Your objective -
Apart from any images, the entries are to be output exactly.

Given information -
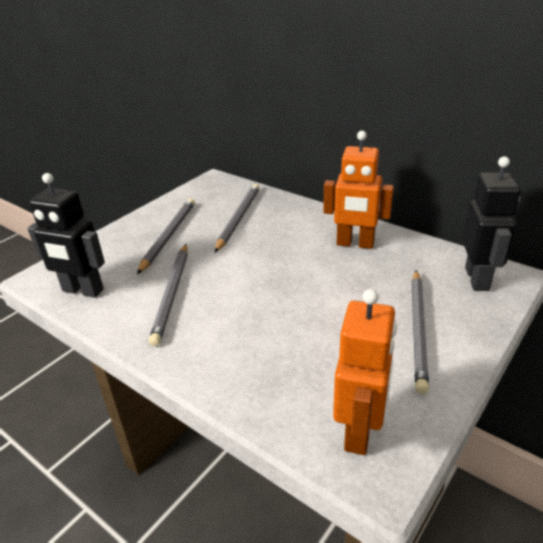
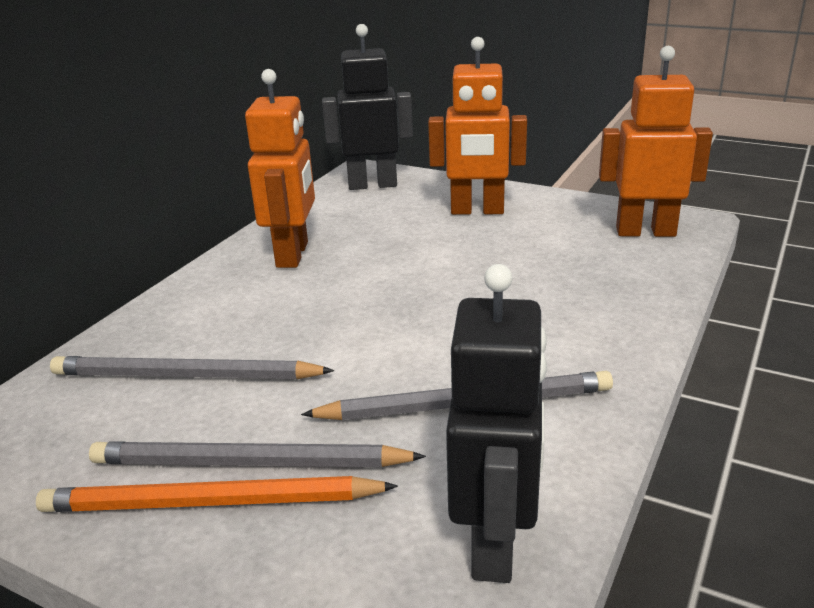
camera: 100 degrees left, 5 degrees down
grey pencil [411,270,429,394] -> orange robot [428,37,527,215]
none -> orange pencil [36,476,398,512]

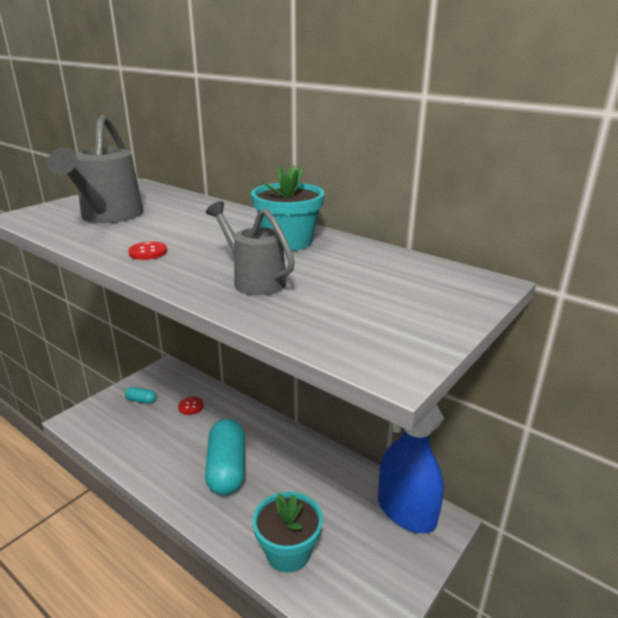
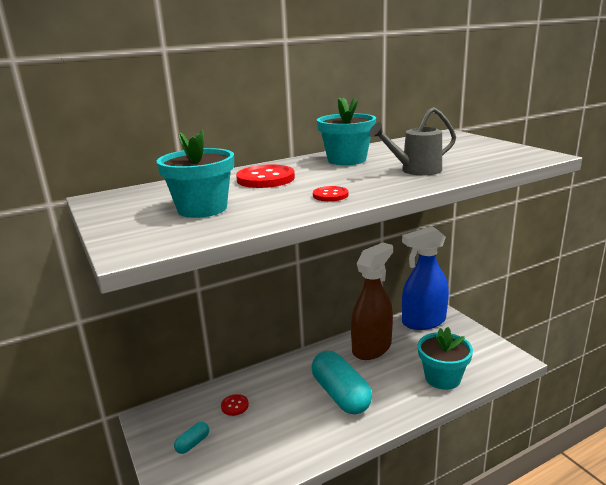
camera: 65 degrees left, 5 degrees down
grey watering can [47,115,144,223] -> turquoise flower pot [157,129,234,218]
turquoise capsule [205,419,245,495] -> turquoise capsule turned 45 degrees clockwise [312,351,372,414]
none -> red button [236,164,295,188]
none -> brown spray bottle [351,243,393,360]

Task solution -
camera: 100 degrees left, 5 degrees down
grey pencil [411,270,429,394] -> orange robot [428,37,527,215]
none -> orange pencil [36,476,398,512]

camera: 65 degrees left, 5 degrees down
grey watering can [47,115,144,223] -> turquoise flower pot [157,129,234,218]
turquoise capsule [205,419,245,495] -> turquoise capsule turned 45 degrees clockwise [312,351,372,414]
none -> red button [236,164,295,188]
none -> brown spray bottle [351,243,393,360]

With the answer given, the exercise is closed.